→ **Instructions for the task**: With images removed, transcribe each record exactly as it appears.

[Difference listings]
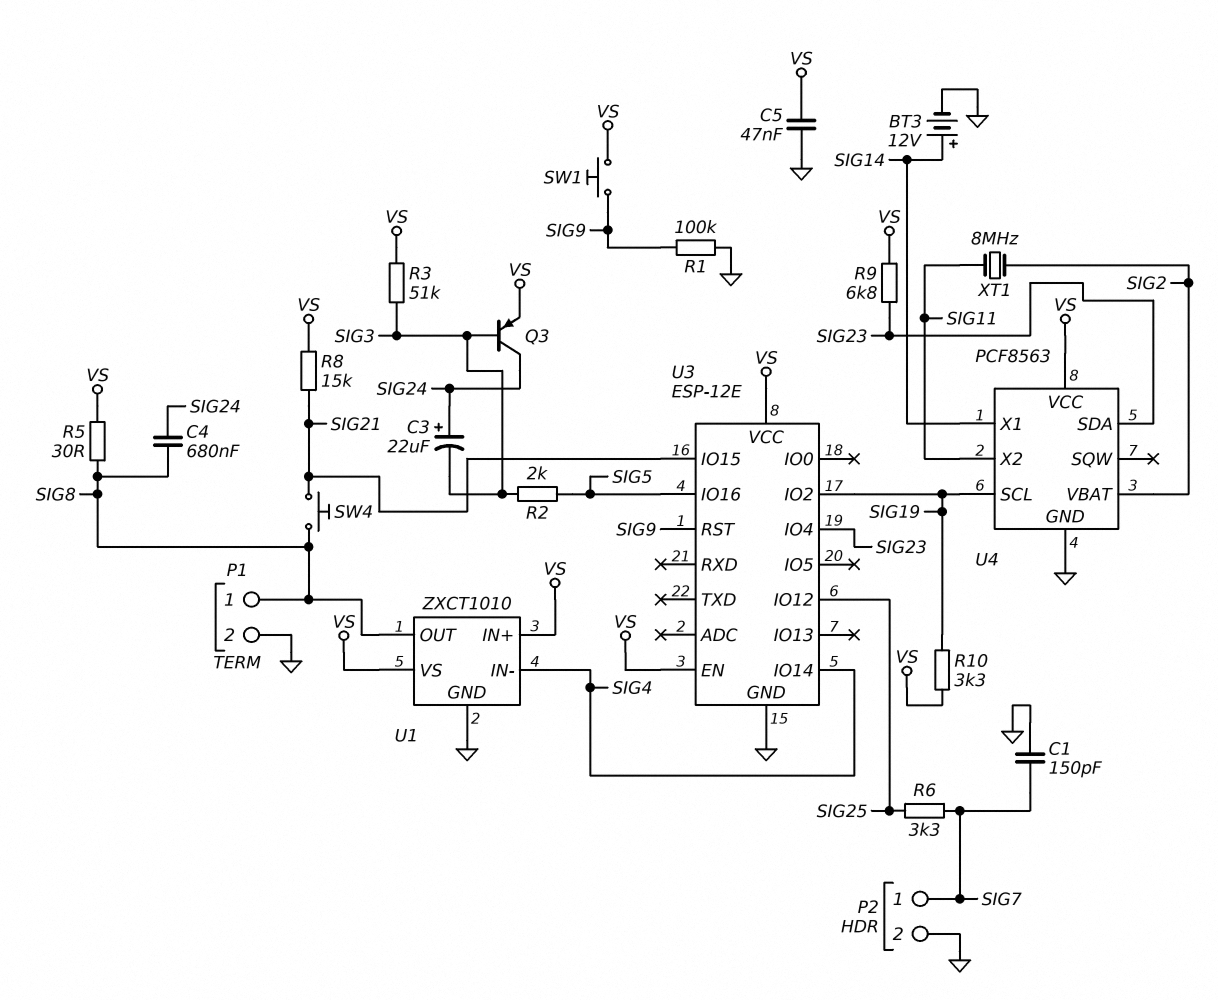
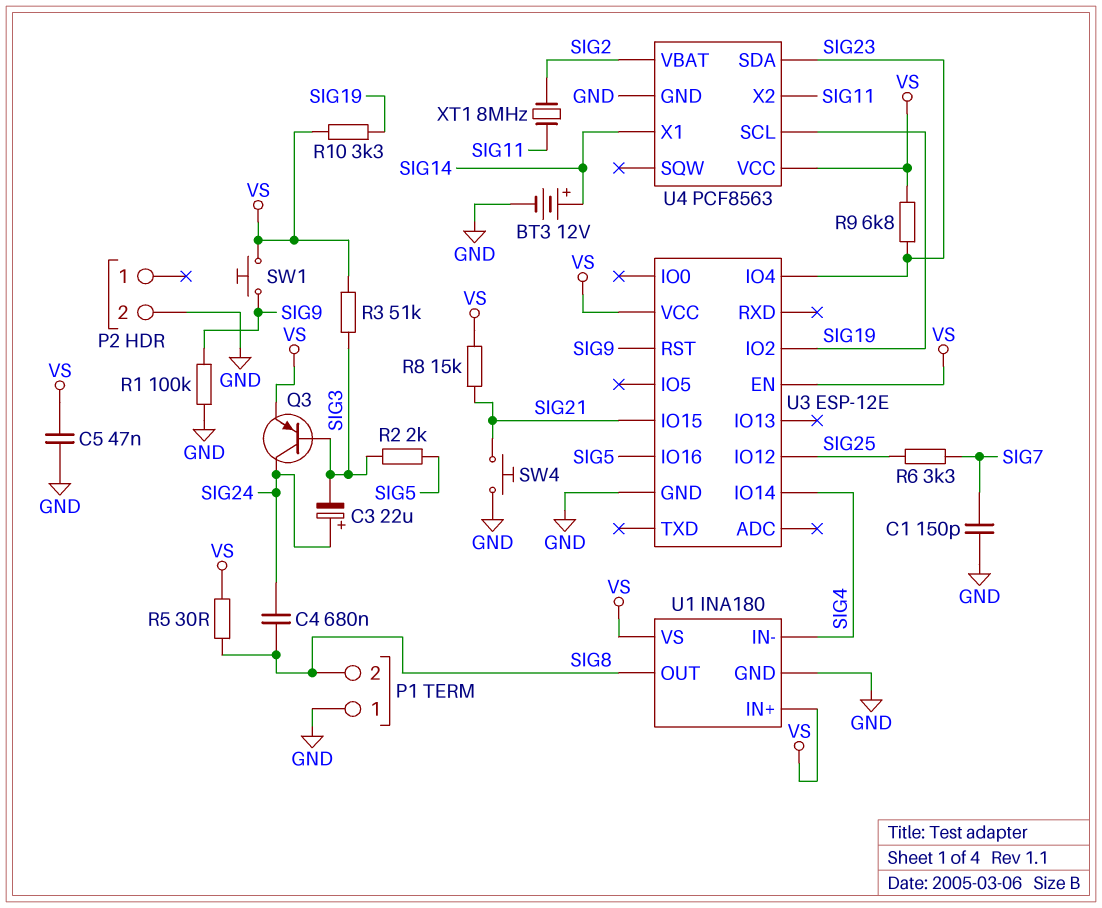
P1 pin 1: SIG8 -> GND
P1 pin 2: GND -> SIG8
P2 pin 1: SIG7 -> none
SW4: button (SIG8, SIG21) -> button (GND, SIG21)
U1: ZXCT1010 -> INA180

→ **Task response**:
P1 pin 1: SIG8 -> GND
P1 pin 2: GND -> SIG8
P2 pin 1: SIG7 -> none
SW4: button (SIG8, SIG21) -> button (GND, SIG21)
U1: ZXCT1010 -> INA180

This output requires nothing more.